About this task. Please return the listing exactly as written, but without its pictures.

Record extracts.
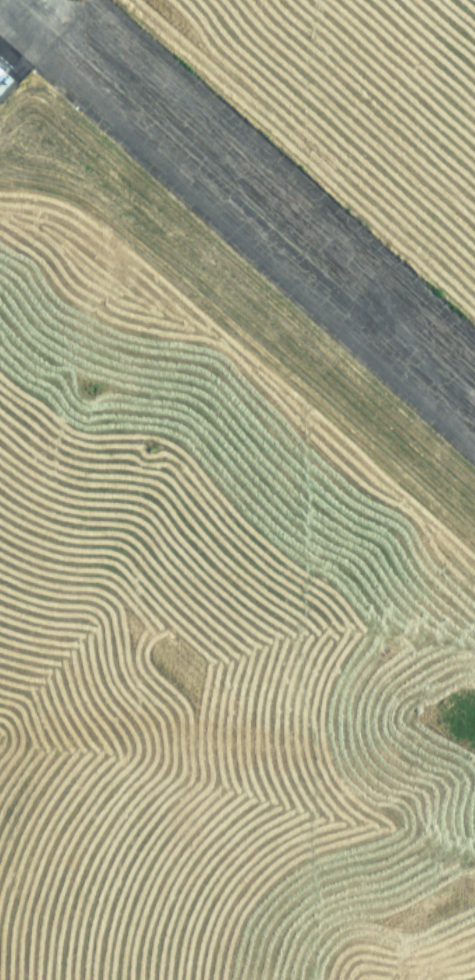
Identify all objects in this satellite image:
building: (0, 68)
crop: (350, 112)
road: (242, 205)
airport: (237, 490)
crop: (213, 606)

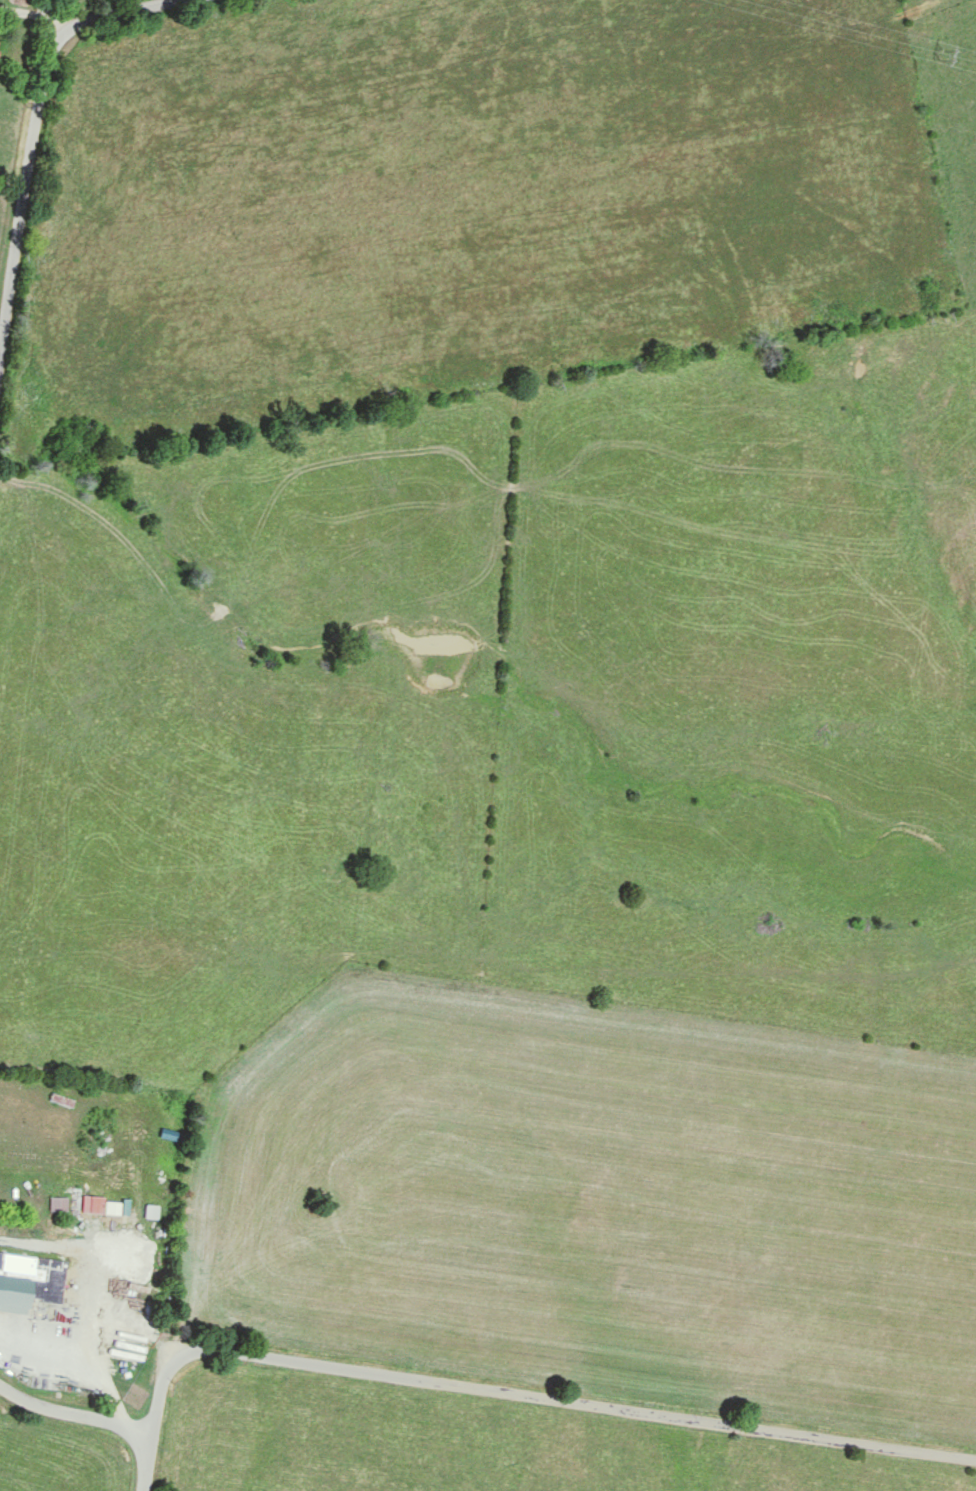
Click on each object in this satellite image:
road: (43, 19)
road: (130, 19)
road: (27, 213)
building: (85, 1263)
building: (30, 1279)
building: (136, 1395)
road: (539, 1396)
road: (76, 1414)
road: (152, 1463)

Answer section.
Identify all objects in this satellite image:
building: (0, 68)
crop: (350, 112)
road: (242, 205)
airport: (237, 490)
crop: (213, 606)

Click on each object in this satellite image:
road: (43, 19)
road: (130, 19)
road: (27, 213)
building: (85, 1263)
building: (30, 1279)
building: (136, 1395)
road: (539, 1396)
road: (76, 1414)
road: (152, 1463)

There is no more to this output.